PROBLEM |
Copy only the lines from the one with "[386, 532, 441, 587]" through the end of the records, exactly as they stand. No pictures belong in the copy.

Records from a data source:
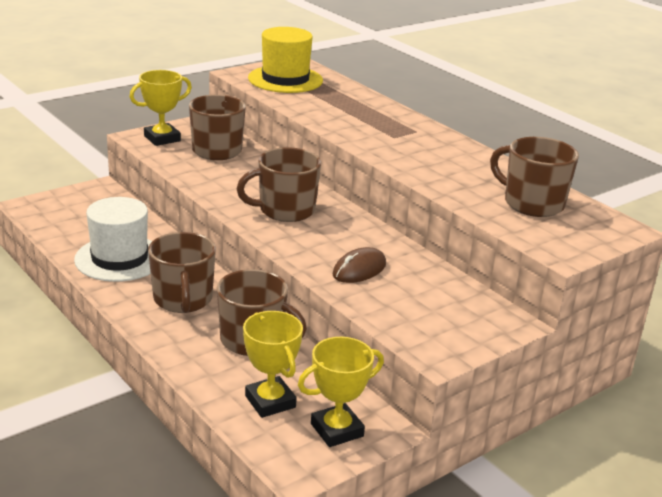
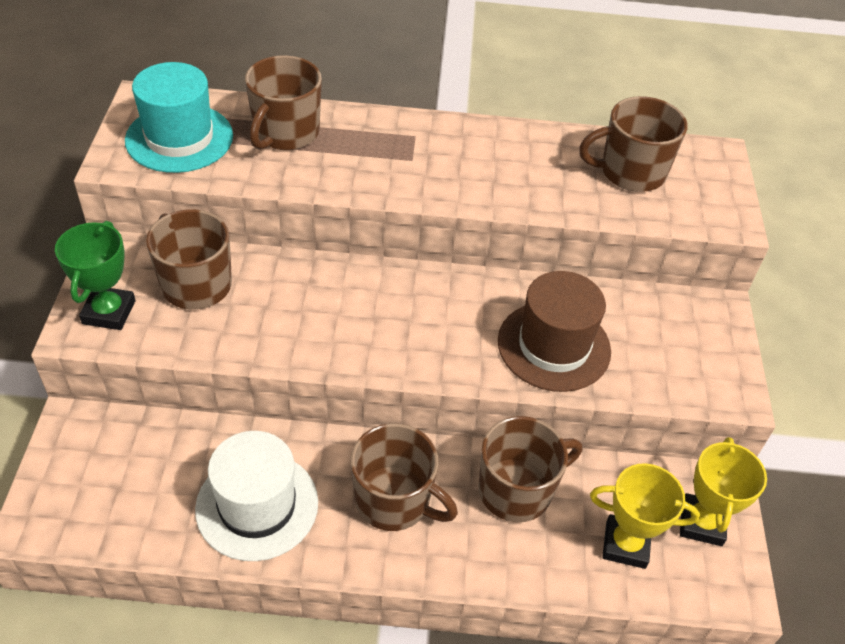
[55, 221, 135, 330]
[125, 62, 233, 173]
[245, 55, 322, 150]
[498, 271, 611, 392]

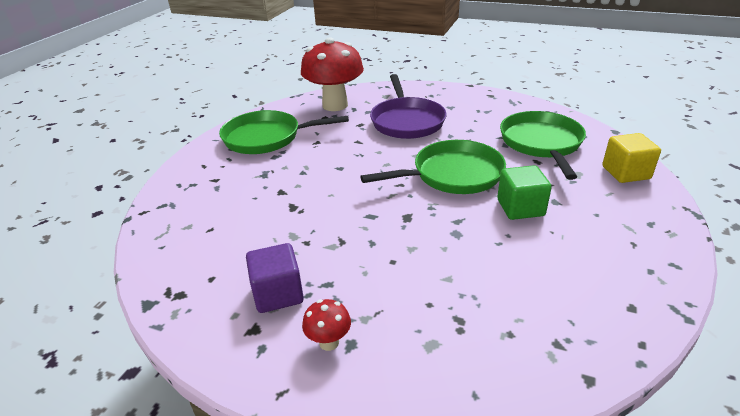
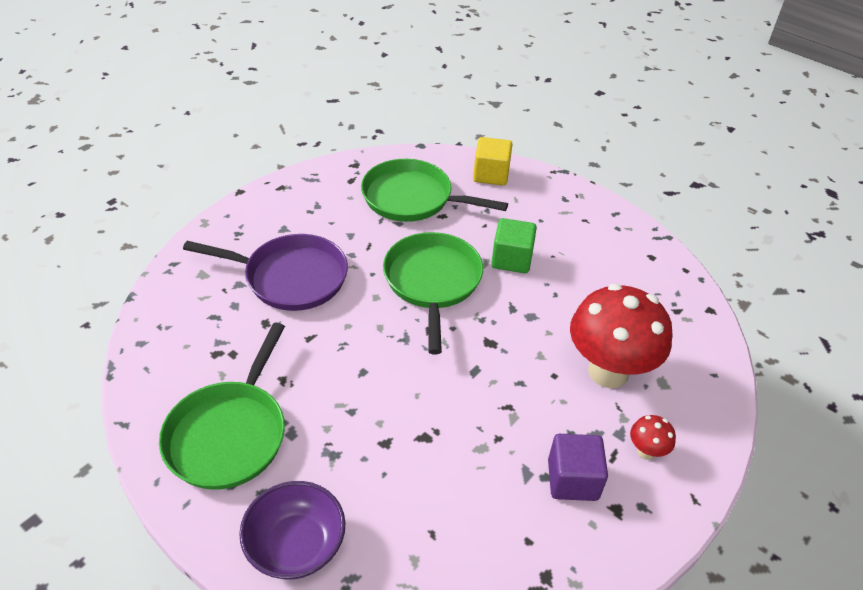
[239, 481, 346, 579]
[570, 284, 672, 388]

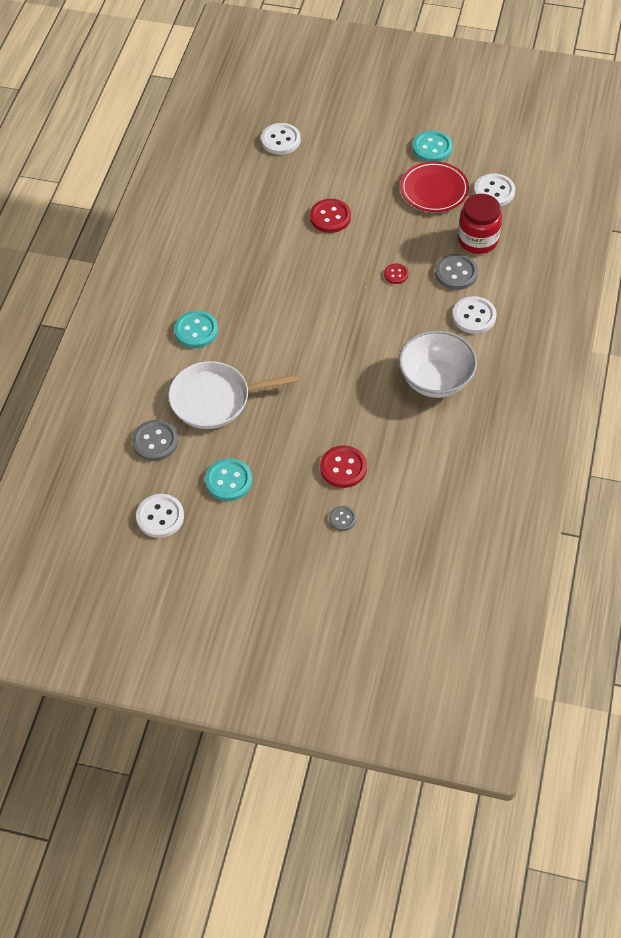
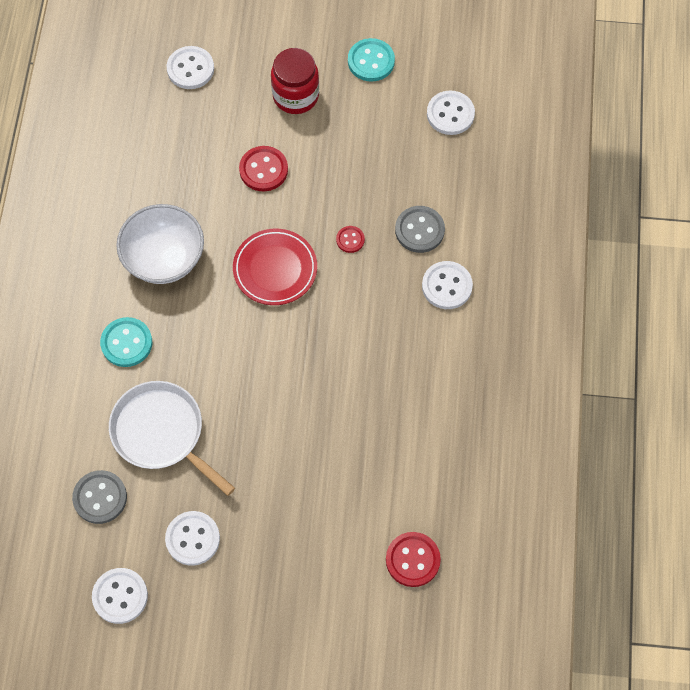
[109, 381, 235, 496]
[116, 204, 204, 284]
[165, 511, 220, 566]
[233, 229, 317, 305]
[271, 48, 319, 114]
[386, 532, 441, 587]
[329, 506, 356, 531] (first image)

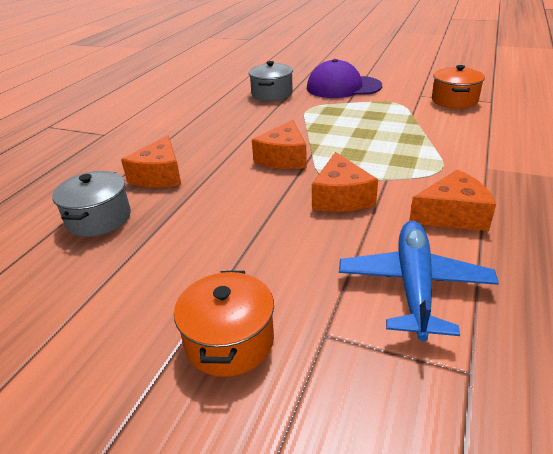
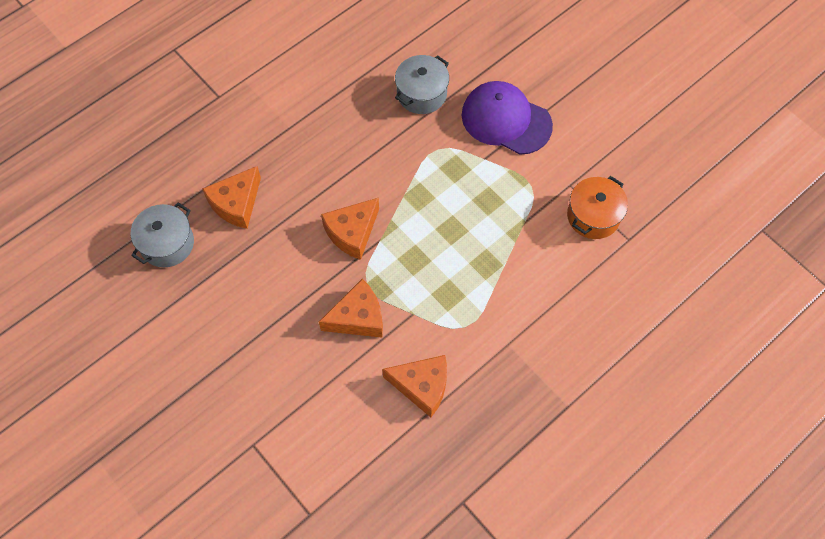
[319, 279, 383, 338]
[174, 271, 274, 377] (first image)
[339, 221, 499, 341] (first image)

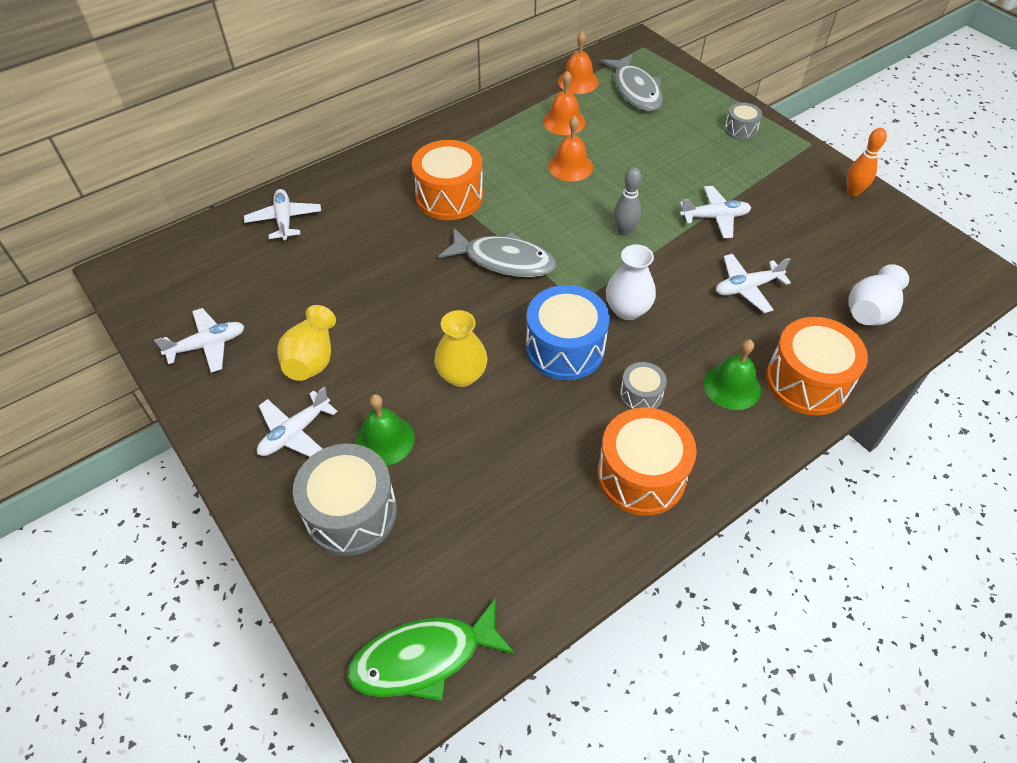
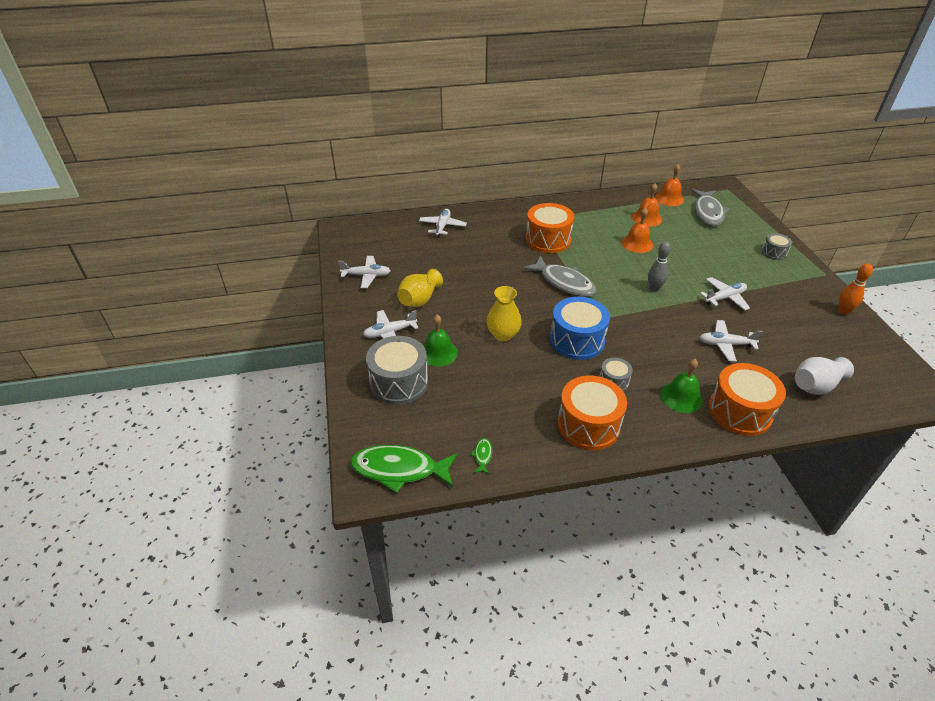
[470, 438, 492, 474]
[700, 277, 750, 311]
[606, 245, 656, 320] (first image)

ANSWER TO THIS TASK |
[386, 532, 441, 587]
[329, 506, 356, 531] (first image)

[319, 279, 383, 338]
[174, 271, 274, 377] (first image)
[339, 221, 499, 341] (first image)

[470, 438, 492, 474]
[700, 277, 750, 311]
[606, 245, 656, 320] (first image)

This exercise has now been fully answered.